PROMPT:
Because the pictures are not wanted, give back only the exact text of every entry below.

STUDY MATERIAL:
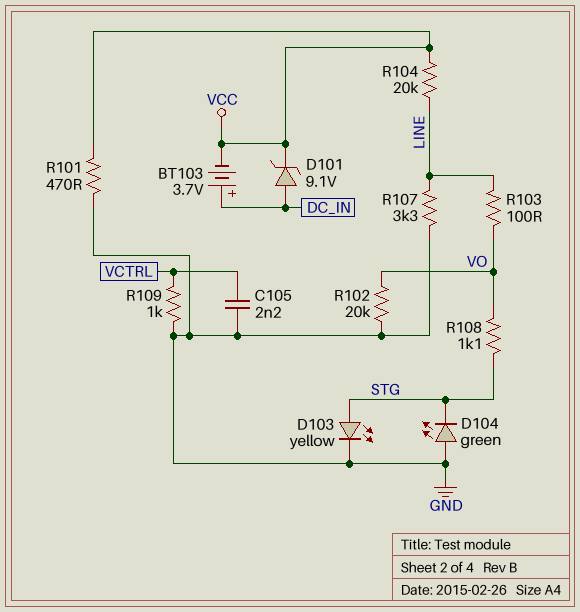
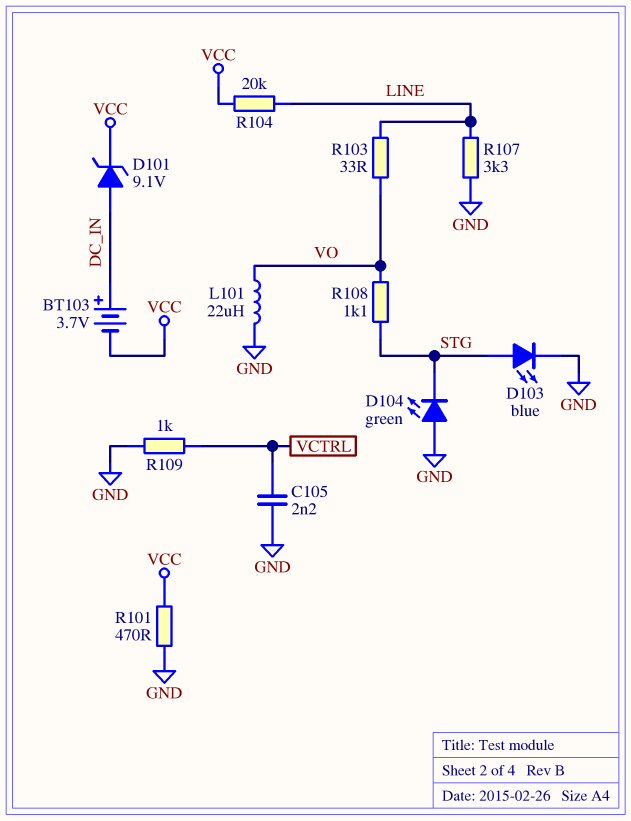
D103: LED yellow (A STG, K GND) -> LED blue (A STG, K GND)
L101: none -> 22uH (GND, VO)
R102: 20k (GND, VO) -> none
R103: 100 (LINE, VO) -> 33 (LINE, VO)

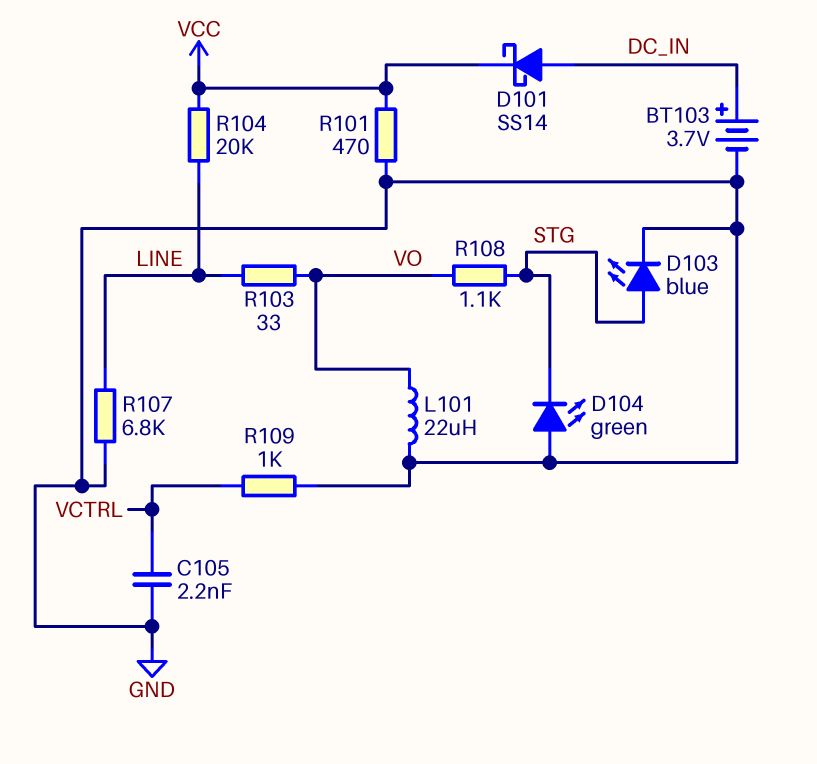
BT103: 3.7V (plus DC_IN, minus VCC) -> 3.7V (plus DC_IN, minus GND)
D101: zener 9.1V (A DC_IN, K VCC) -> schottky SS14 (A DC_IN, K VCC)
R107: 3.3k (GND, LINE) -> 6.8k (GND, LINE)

SOLUTION TO THE EXERCISE:
D103: LED yellow (A STG, K GND) -> LED blue (A STG, K GND)
L101: none -> 22uH (GND, VO)
R102: 20k (GND, VO) -> none
R103: 100 (LINE, VO) -> 33 (LINE, VO)

BT103: 3.7V (plus DC_IN, minus VCC) -> 3.7V (plus DC_IN, minus GND)
D101: zener 9.1V (A DC_IN, K VCC) -> schottky SS14 (A DC_IN, K VCC)
R107: 3.3k (GND, LINE) -> 6.8k (GND, LINE)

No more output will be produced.